>> begin Data
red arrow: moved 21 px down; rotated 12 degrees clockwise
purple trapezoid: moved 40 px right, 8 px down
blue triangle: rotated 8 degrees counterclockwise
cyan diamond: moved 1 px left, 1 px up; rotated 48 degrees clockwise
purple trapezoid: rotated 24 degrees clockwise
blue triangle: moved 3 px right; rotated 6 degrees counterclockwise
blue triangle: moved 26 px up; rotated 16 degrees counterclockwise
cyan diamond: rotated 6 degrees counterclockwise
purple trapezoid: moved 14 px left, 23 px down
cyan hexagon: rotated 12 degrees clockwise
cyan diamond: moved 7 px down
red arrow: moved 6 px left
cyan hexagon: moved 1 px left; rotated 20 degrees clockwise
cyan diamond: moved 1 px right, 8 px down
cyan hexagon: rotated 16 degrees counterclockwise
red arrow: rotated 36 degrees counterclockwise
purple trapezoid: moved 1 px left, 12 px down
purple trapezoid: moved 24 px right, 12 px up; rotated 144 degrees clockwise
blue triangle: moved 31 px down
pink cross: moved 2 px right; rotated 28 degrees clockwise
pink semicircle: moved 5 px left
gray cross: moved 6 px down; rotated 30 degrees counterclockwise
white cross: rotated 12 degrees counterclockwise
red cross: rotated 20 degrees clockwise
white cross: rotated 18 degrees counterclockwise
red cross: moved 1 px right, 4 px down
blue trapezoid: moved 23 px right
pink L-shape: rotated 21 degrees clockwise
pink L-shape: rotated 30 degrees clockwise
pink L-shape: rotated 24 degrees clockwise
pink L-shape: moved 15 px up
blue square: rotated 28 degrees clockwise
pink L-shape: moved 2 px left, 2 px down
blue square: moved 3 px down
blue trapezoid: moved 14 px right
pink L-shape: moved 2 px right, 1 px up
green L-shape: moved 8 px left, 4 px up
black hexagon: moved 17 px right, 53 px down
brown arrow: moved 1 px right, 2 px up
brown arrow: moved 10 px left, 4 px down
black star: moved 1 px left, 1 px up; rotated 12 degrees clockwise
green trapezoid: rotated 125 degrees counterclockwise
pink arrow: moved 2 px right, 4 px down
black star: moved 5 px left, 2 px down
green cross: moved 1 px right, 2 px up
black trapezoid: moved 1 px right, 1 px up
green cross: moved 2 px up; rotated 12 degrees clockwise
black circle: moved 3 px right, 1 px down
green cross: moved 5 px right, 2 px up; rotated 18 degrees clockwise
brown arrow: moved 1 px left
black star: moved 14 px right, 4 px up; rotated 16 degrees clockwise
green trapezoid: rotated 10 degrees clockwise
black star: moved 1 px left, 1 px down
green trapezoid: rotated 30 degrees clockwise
>> end Data
Filter the records above and copy every line that contains the string "white". Treat uppercase and lowercase letters as distinct when matching.

== Correct output ==
white cross: rotated 12 degrees counterclockwise
white cross: rotated 18 degrees counterclockwise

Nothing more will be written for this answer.